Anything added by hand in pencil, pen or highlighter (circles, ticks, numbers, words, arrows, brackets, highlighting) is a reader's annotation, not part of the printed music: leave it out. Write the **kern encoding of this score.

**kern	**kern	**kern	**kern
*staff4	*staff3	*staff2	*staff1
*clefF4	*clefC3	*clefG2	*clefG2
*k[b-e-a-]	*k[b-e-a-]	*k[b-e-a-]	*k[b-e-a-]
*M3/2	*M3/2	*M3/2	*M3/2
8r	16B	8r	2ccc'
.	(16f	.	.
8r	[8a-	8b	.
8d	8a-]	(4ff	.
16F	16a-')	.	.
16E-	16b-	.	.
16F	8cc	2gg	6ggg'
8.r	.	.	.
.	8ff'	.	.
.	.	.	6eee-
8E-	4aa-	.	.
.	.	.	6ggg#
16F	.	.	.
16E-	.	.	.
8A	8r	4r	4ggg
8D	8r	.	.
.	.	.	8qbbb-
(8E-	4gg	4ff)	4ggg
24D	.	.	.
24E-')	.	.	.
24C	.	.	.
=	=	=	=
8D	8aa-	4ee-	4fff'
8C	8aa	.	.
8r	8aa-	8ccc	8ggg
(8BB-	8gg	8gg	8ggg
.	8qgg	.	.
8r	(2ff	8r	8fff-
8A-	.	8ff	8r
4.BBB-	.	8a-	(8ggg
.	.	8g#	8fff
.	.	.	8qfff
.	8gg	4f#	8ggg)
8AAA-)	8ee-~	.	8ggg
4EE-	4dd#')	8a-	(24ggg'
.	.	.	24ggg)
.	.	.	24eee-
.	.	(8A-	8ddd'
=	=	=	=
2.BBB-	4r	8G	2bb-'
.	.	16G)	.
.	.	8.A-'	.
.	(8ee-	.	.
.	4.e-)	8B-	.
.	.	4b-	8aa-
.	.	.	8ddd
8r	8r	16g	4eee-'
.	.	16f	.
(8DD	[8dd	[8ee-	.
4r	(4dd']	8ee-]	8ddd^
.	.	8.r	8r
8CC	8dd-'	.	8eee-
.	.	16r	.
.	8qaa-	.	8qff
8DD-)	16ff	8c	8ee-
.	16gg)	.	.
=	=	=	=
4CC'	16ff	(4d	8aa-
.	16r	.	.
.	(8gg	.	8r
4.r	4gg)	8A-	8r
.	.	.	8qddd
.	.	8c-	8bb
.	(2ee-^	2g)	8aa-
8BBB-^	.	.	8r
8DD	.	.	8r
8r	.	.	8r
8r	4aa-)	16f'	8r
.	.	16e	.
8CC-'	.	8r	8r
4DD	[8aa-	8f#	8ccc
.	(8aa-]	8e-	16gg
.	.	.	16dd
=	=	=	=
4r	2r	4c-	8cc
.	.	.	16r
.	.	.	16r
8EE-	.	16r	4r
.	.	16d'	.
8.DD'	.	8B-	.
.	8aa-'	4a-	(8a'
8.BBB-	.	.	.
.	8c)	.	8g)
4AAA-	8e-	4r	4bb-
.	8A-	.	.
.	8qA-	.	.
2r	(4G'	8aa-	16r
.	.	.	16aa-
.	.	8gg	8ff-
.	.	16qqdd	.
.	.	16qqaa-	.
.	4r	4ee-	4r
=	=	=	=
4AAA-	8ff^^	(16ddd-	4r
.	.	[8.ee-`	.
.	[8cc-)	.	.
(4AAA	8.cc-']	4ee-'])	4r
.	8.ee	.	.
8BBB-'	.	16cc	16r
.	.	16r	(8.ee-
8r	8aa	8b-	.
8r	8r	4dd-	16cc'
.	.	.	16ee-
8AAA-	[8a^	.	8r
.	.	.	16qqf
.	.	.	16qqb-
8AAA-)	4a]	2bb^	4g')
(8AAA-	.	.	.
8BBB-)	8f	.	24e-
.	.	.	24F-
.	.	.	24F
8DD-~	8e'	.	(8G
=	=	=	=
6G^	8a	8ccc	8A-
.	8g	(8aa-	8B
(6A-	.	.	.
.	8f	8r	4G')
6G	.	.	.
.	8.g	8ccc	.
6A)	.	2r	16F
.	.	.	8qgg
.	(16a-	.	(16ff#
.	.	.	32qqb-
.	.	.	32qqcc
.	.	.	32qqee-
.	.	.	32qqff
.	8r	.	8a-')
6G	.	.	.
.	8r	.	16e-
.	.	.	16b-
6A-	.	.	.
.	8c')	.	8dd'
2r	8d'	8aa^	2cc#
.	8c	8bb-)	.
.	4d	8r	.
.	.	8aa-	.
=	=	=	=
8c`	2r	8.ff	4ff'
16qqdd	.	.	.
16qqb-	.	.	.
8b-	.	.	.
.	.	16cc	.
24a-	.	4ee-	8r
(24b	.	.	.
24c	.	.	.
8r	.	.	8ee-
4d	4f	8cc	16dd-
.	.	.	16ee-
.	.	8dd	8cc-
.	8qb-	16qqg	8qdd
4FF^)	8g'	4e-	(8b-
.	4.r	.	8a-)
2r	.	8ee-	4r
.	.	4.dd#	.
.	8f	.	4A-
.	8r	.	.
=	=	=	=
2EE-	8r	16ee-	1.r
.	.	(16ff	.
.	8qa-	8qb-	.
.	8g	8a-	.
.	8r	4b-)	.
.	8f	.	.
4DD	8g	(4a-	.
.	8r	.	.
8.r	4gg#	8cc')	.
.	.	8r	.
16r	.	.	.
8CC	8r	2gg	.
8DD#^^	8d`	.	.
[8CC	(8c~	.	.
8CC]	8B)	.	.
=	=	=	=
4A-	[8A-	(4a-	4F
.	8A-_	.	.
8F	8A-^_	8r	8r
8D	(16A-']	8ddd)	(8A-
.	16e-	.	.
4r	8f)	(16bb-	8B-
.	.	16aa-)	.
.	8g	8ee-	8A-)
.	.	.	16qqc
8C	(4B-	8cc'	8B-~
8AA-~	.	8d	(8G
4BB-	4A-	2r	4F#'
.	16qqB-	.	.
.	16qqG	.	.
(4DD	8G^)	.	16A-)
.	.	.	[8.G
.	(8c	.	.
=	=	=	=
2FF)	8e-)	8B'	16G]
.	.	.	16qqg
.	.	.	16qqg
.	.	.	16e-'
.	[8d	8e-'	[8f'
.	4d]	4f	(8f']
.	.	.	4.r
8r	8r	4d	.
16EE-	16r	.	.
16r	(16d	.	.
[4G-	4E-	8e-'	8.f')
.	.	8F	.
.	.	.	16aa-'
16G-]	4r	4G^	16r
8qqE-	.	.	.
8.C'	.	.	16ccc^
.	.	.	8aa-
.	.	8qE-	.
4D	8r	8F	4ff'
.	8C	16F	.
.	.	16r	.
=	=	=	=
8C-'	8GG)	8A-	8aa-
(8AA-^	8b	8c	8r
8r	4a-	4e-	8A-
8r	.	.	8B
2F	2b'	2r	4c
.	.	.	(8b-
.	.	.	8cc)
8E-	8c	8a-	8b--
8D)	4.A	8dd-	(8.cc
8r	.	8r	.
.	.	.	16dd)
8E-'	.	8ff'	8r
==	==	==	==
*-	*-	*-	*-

__________________________________________________

Goal: Pull out each line in the entries above that contains the string "kern".

Exercise answer:
Anything added by hand in pencil, pen or highlighter (circles, ticks, numbers, words, arrows, brackets, highlighting) is a reader's annotation, not part of the printed music: leave it out. Write the **kern encoding of this score.
**kern	**kern	**kern	**kern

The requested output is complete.